| What you have to do |
All the data that follows should be repeated exactly, without a single picture.

| Exercise data |
======

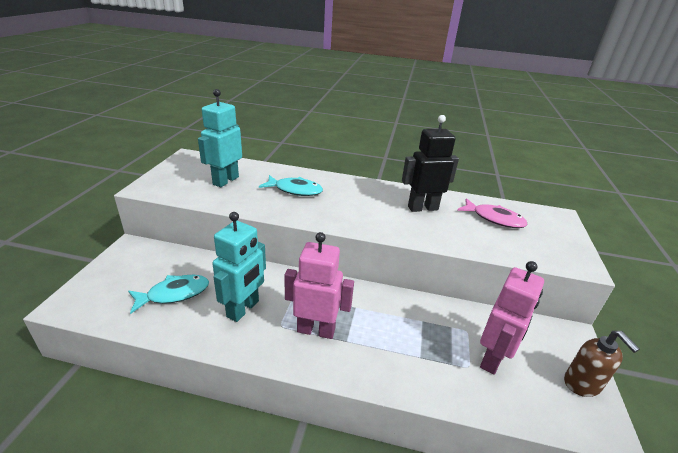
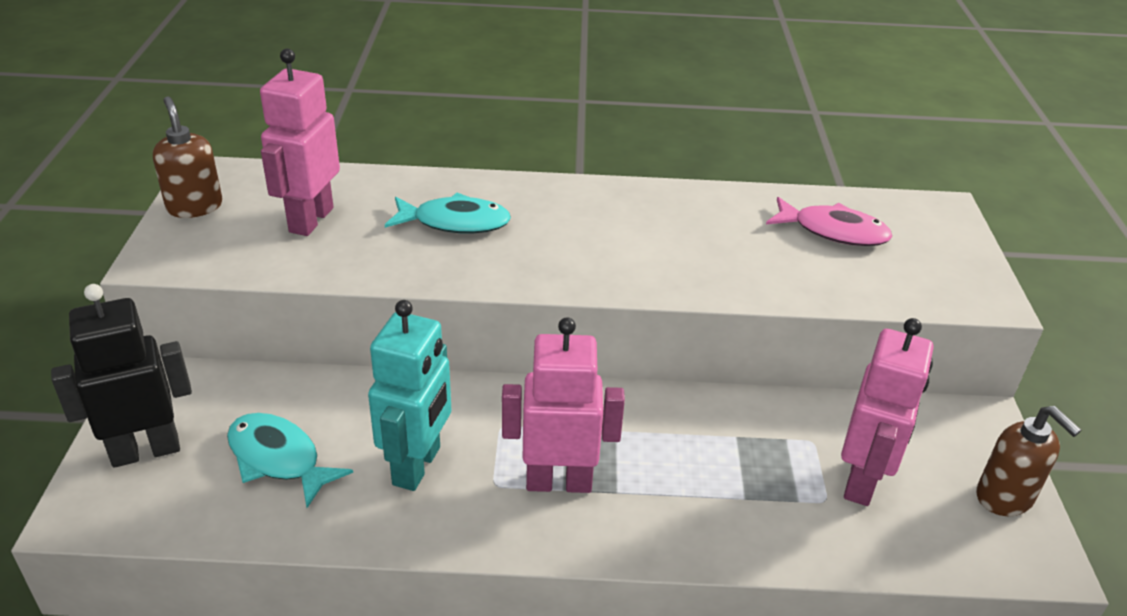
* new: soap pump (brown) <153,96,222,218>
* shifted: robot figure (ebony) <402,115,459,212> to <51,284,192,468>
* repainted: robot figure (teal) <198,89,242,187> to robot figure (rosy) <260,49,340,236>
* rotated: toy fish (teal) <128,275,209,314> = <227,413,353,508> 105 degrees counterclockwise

======

| Response to this exercise |
* new: soap pump (brown) <153,96,222,218>
* shifted: robot figure (ebony) <402,115,459,212> to <51,284,192,468>
* repainted: robot figure (teal) <198,89,242,187> to robot figure (rosy) <260,49,340,236>
* rotated: toy fish (teal) <128,275,209,314> = <227,413,353,508> 105 degrees counterclockwise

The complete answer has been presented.